--- Supplied information ---

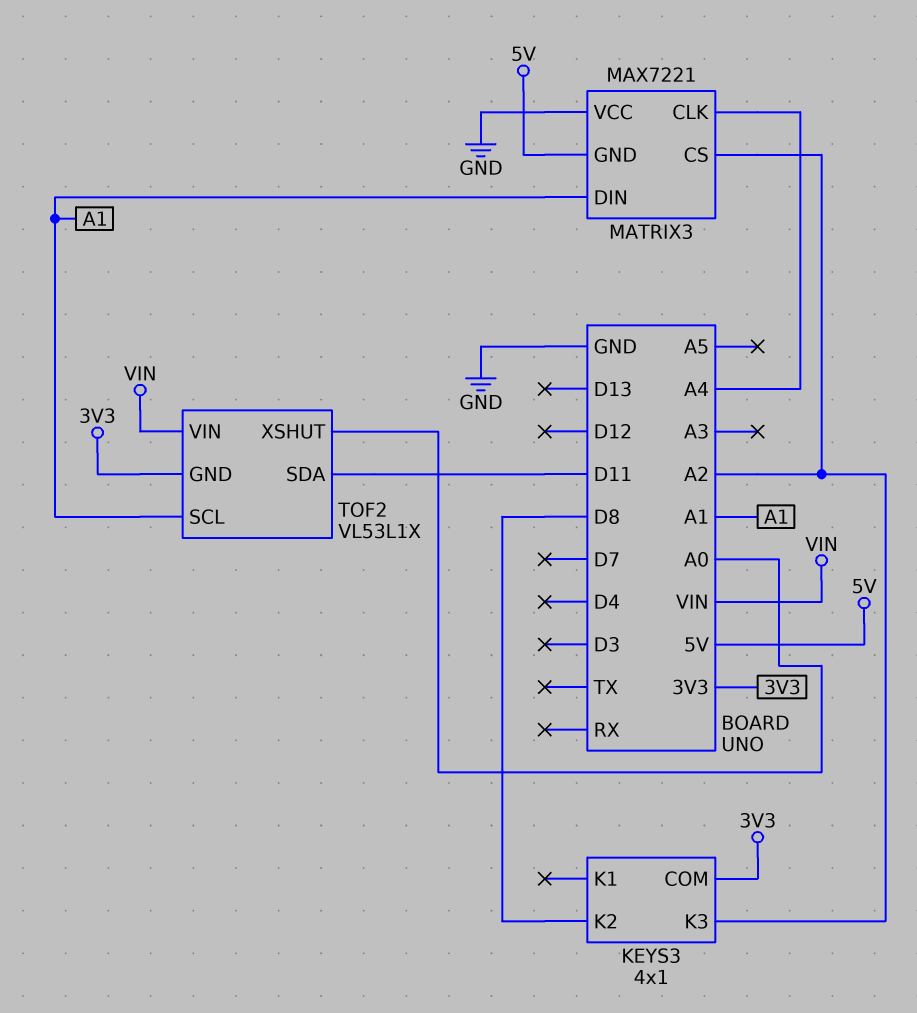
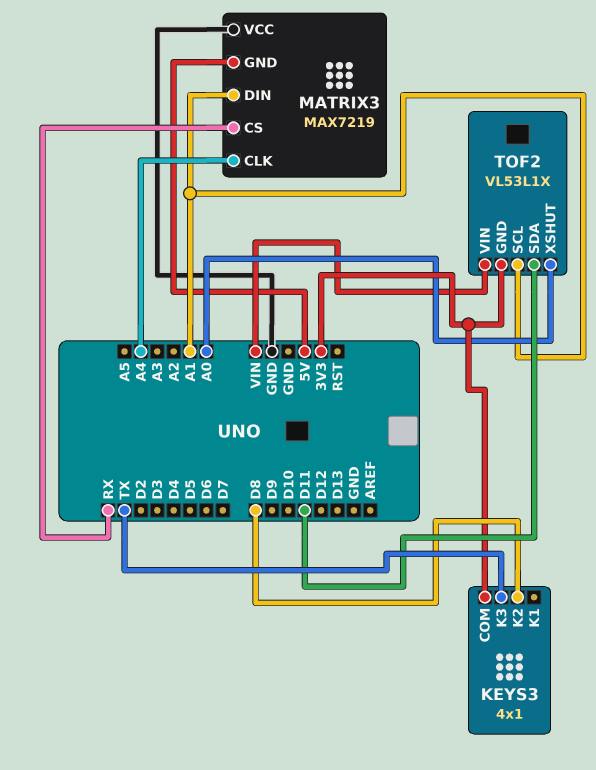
KEYS3 pin K3: A2 -> TX
MATRIX3: MAX7221 -> MAX7219
MATRIX3 pin CS: A2 -> RX

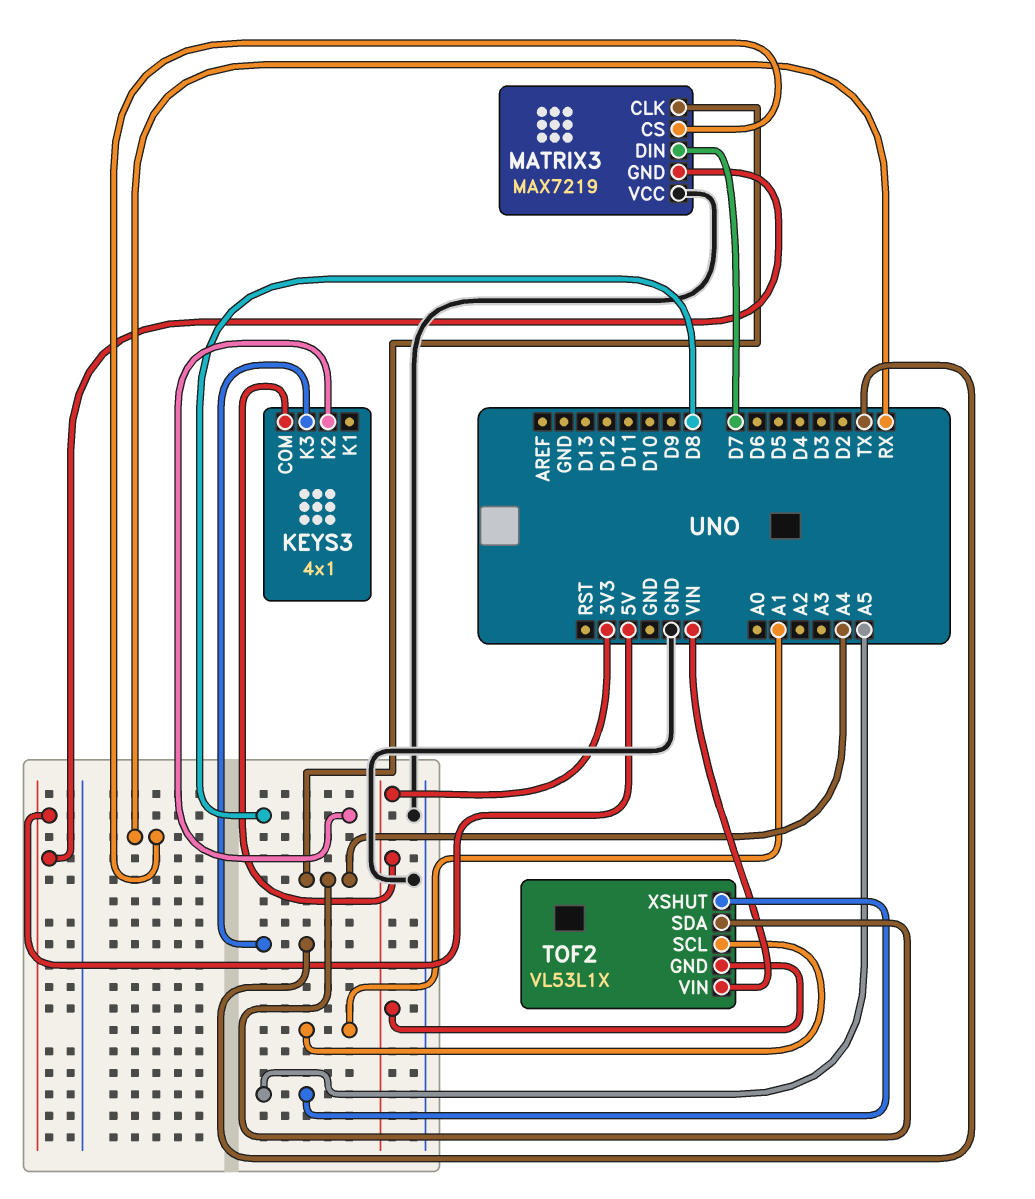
MATRIX3 pin DIN: A1 -> D7
TOF2 pin SDA: D11 -> A4
TOF2 pin XSHUT: A0 -> A5

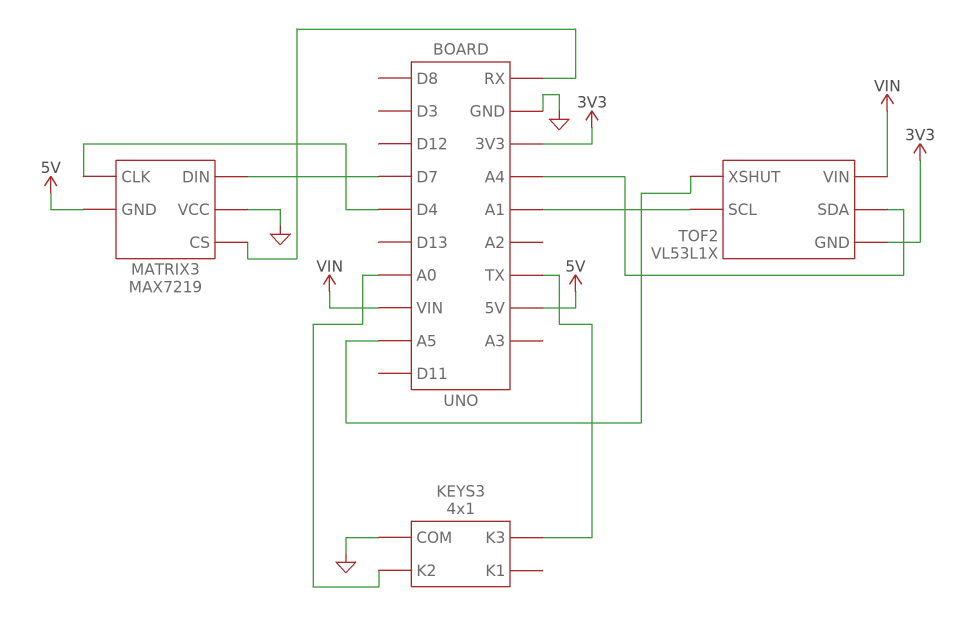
KEYS3 pin COM: 3V3 -> GND
KEYS3 pin K2: D8 -> A0
MATRIX3 pin CLK: A4 -> D4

---

● **Work instruction**
Transcribe exactly the span of lines that opens with the line holding "TOF2 pin XSHUT: A0 -> A5" and closes with the last line of the entries above. Omit pictures.

● **Exercise result**
TOF2 pin XSHUT: A0 -> A5

KEYS3 pin COM: 3V3 -> GND
KEYS3 pin K2: D8 -> A0
MATRIX3 pin CLK: A4 -> D4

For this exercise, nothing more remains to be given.